> **Material provided**:
★ ★ ★ ★ ★ ★ ★
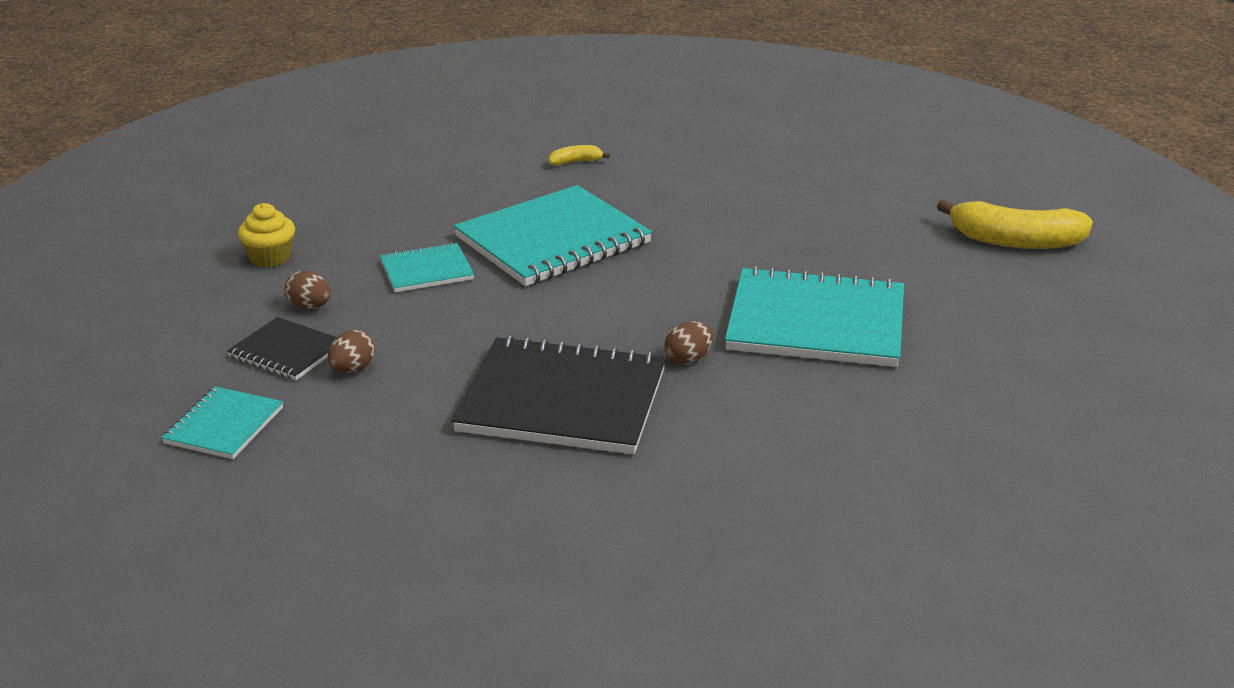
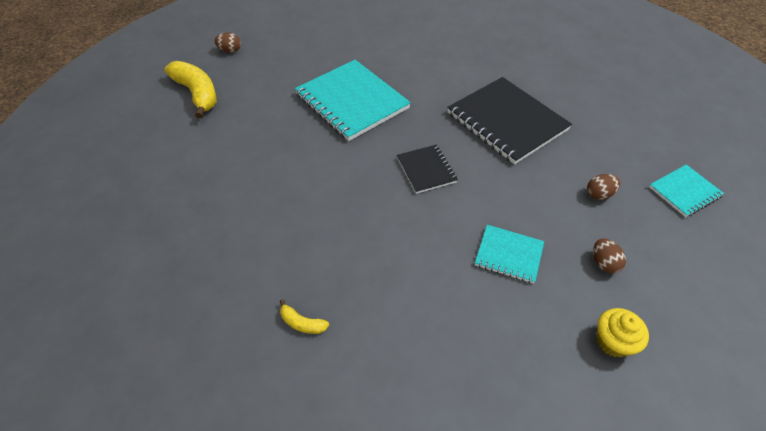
camera: 140 degrees left, 20 degrees up
black notebook [227,317,337,380] -> black notebook moved to [397,145,458,194]
turquoise notebook [454,185,652,286] -> none
brown egg [665,321,714,364] -> brown egg moved to [214,32,241,53]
★ ★ ★ ★ ★ ★ ★
> **What needs to be done**: The expected result is every line above containing the string "moved".

> **Answer area**:
black notebook [227,317,337,380] -> black notebook moved to [397,145,458,194]
brown egg [665,321,714,364] -> brown egg moved to [214,32,241,53]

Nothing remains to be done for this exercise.